## RECORDS FOR THIS TASK
* * * * * * * * *

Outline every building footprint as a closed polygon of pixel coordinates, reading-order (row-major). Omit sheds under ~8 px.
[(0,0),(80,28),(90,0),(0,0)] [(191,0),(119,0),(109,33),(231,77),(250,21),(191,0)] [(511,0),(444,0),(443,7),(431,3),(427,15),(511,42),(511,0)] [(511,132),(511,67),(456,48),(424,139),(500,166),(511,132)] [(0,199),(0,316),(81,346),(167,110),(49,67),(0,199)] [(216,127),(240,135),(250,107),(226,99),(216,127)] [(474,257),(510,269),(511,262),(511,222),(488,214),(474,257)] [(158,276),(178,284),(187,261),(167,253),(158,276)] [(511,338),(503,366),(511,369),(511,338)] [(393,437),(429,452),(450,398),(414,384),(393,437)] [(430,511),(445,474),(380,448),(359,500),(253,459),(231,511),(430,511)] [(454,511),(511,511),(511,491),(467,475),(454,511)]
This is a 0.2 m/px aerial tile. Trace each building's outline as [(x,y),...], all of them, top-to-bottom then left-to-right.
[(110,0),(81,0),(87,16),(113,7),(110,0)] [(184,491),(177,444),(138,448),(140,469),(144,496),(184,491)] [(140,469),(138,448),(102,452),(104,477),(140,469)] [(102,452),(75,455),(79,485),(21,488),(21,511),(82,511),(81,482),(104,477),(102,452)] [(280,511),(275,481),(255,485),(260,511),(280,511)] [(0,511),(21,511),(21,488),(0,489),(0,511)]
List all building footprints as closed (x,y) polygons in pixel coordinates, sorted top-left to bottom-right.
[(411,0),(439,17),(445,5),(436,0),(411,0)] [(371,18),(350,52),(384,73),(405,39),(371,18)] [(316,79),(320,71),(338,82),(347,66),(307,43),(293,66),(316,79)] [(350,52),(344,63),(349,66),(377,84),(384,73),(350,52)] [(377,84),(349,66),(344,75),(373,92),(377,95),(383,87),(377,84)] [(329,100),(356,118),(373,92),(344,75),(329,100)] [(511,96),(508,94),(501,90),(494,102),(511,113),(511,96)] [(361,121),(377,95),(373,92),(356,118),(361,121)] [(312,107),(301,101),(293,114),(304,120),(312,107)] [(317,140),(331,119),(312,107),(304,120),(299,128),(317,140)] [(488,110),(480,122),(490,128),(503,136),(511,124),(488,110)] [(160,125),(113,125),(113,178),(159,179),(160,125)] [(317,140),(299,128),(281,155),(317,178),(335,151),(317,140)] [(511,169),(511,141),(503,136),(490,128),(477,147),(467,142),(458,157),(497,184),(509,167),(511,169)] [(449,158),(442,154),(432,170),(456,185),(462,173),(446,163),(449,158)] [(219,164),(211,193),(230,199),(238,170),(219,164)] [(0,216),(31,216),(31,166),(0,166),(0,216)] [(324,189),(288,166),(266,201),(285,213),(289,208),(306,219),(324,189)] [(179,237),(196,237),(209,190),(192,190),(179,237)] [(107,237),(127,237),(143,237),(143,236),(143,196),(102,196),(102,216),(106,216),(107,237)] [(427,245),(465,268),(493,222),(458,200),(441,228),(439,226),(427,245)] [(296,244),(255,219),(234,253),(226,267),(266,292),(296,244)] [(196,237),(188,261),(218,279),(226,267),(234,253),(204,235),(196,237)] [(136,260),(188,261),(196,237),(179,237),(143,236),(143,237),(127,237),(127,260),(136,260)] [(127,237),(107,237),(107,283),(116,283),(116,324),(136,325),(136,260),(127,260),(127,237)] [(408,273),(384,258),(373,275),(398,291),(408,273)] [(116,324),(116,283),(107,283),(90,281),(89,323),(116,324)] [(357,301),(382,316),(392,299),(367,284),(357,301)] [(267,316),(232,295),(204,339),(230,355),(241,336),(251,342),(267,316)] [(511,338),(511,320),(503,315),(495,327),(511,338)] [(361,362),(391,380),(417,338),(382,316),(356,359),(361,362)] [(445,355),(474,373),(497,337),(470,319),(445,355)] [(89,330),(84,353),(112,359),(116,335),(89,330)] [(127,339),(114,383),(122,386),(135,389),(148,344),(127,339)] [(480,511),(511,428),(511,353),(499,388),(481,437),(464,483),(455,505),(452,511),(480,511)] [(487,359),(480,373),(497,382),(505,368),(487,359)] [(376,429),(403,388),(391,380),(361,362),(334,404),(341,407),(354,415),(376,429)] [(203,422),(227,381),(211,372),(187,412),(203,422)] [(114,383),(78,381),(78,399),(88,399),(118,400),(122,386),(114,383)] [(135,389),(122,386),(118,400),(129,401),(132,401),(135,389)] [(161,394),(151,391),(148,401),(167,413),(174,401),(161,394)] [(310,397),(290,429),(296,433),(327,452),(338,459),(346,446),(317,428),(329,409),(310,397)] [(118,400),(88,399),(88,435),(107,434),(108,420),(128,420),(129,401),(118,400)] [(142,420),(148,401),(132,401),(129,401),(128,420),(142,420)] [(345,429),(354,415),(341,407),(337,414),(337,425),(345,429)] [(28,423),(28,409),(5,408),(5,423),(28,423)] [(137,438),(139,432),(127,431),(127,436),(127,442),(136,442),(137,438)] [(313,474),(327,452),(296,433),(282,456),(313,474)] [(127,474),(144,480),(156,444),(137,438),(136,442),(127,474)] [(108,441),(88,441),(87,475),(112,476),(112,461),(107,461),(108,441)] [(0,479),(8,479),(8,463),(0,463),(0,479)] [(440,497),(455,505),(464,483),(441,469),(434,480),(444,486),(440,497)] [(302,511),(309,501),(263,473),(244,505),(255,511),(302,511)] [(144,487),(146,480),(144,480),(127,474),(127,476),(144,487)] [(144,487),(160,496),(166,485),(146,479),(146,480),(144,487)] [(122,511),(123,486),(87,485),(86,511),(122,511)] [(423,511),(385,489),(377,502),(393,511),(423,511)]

* * * * * * * * *

Pick out each line of the records above that contains the string "bottom", and copy those lines in full. Case counts.

This is a 0.2 m/px aerial tile. Trace each building's outline as [(x,y),...], all of them, top-to-bottom then left-to-right.
List all building footprints as closed (x,y) polygons in pixel coordinates, sorted top-left to bottom-right.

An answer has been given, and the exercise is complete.